__Exercise prompt__: Copy every line of the records exactly, without including the images.

__Dataset records__:
---
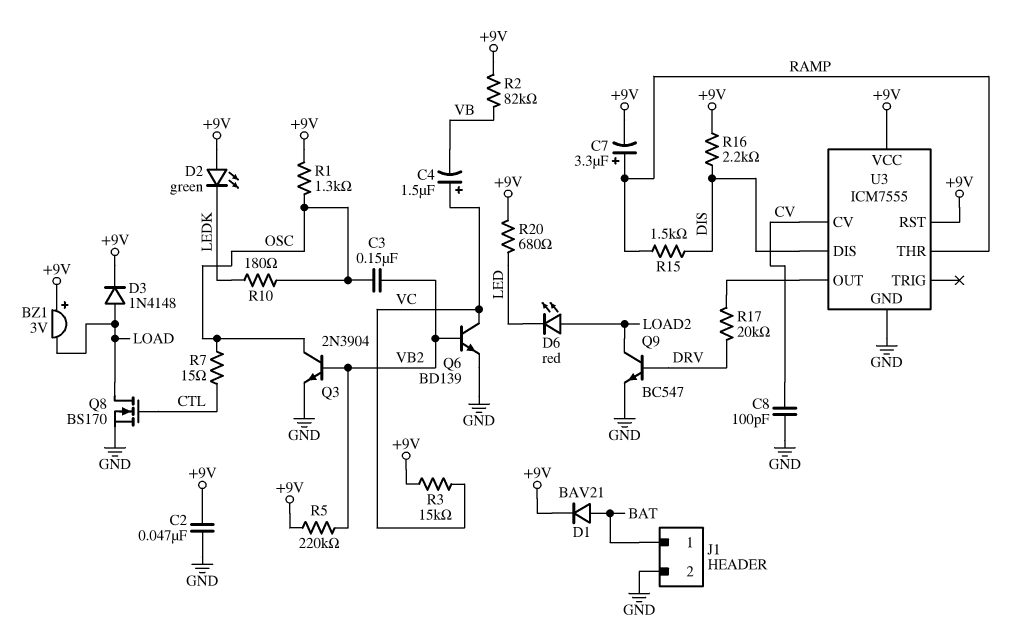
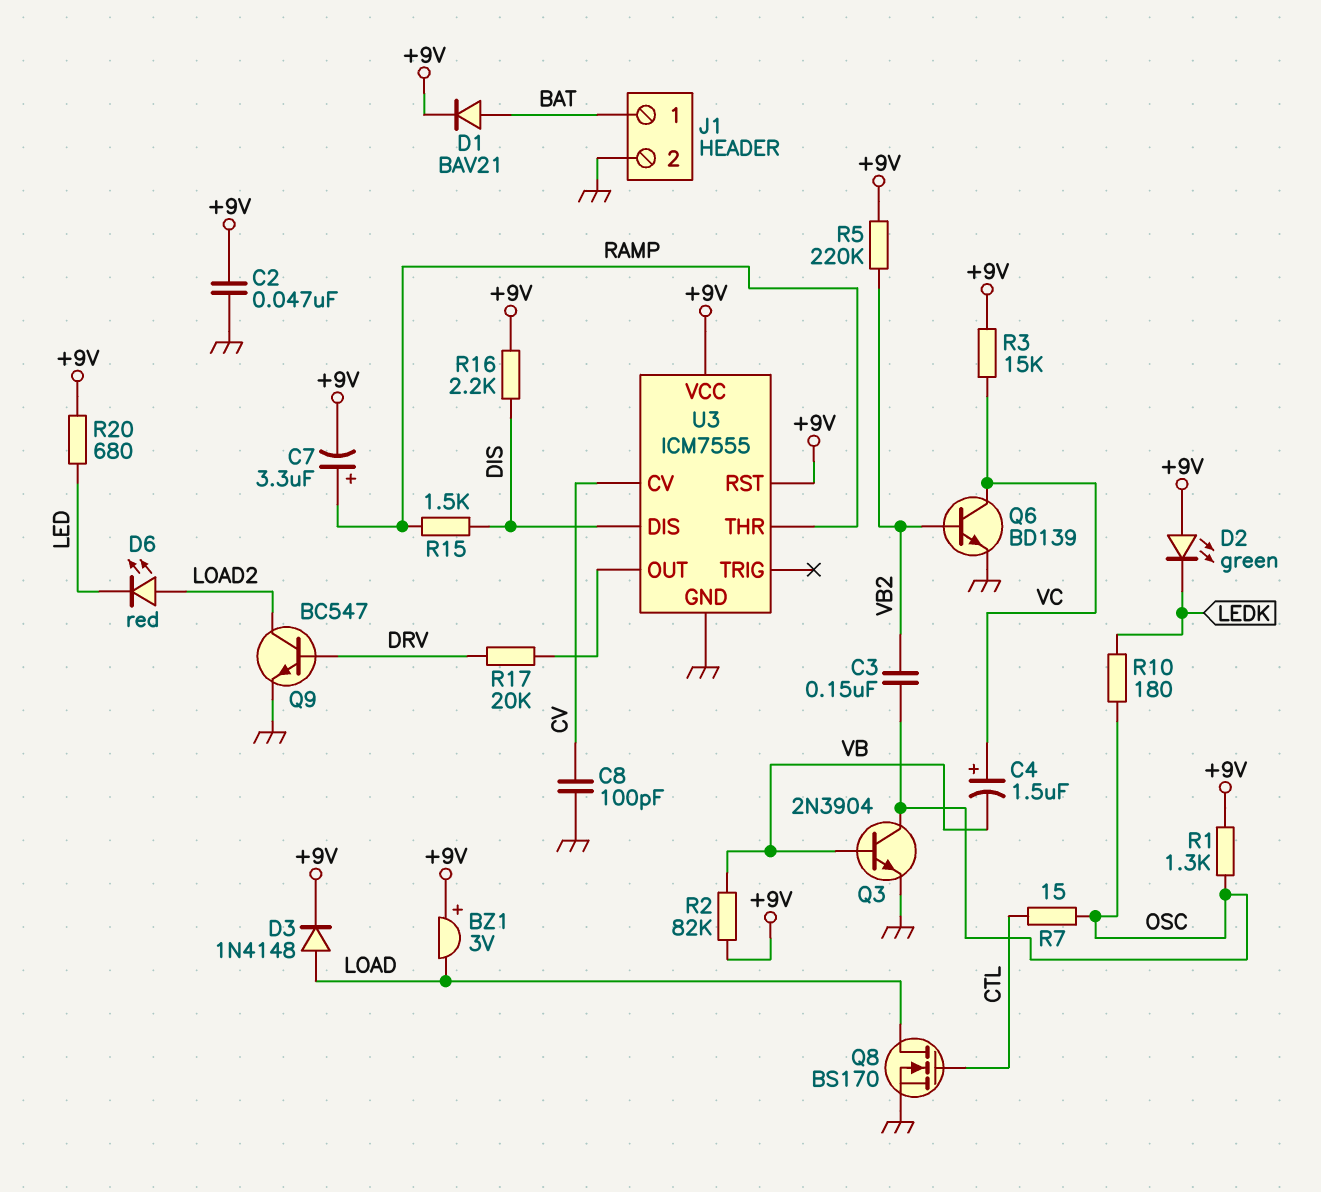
Q3: NPN 2N3904 (B VB2, C OSC, E GND) -> NPN 2N3904 (B VB, C OSC, E GND)

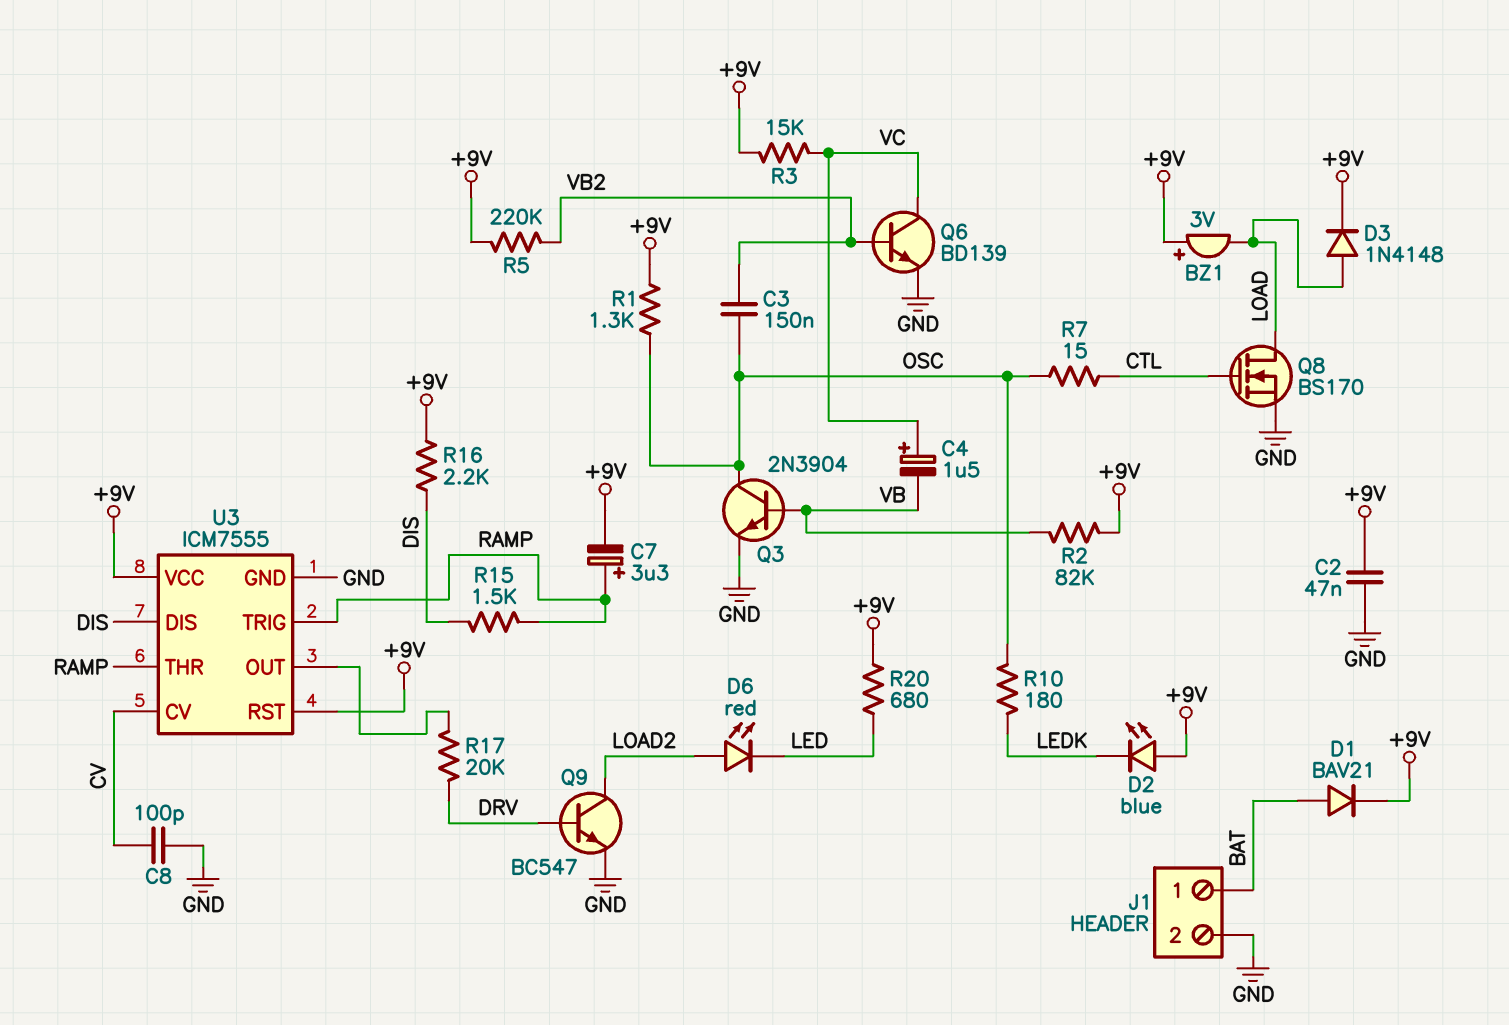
D2: LED green (A +9V, K LEDK) -> LED blue (A +9V, K LEDK)
U3 pin TRIG: none -> RAMP

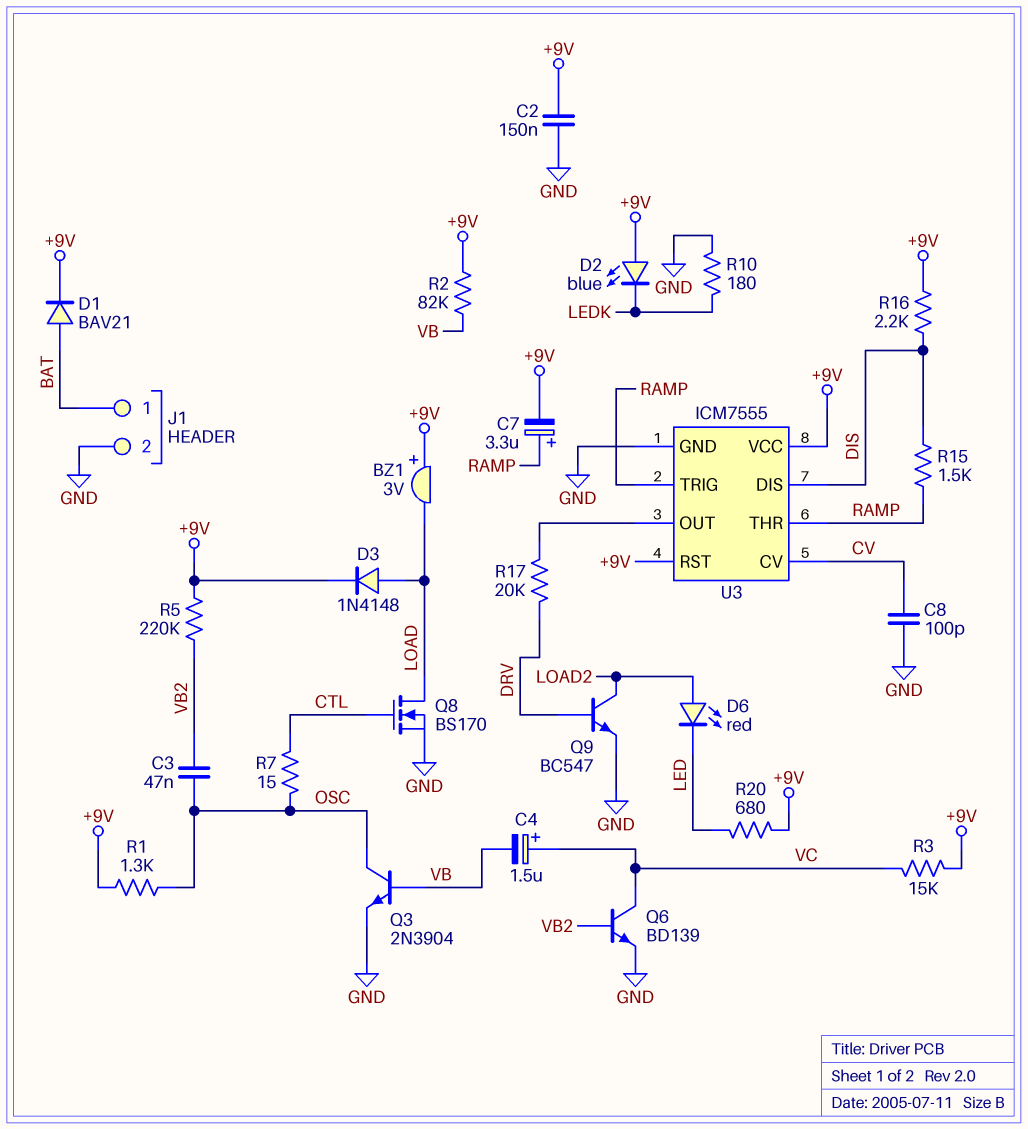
C2: 47nF (+9V, GND) -> 150nF (+9V, GND)
C3: 150nF (OSC, VB2) -> 47nF (OSC, VB2)
R10: 180 (LEDK, OSC) -> 180 (GND, LEDK)

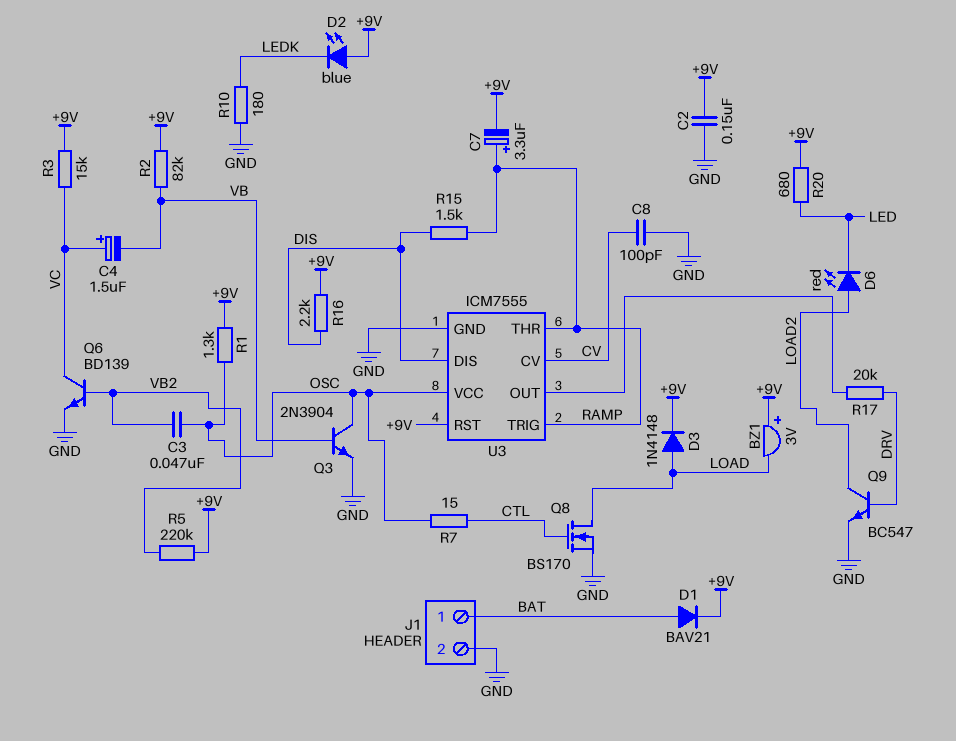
U3 pin VCC: +9V -> OSC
---
__Task response__:
Q3: NPN 2N3904 (B VB2, C OSC, E GND) -> NPN 2N3904 (B VB, C OSC, E GND)

D2: LED green (A +9V, K LEDK) -> LED blue (A +9V, K LEDK)
U3 pin TRIG: none -> RAMP

C2: 47nF (+9V, GND) -> 150nF (+9V, GND)
C3: 150nF (OSC, VB2) -> 47nF (OSC, VB2)
R10: 180 (LEDK, OSC) -> 180 (GND, LEDK)

U3 pin VCC: +9V -> OSC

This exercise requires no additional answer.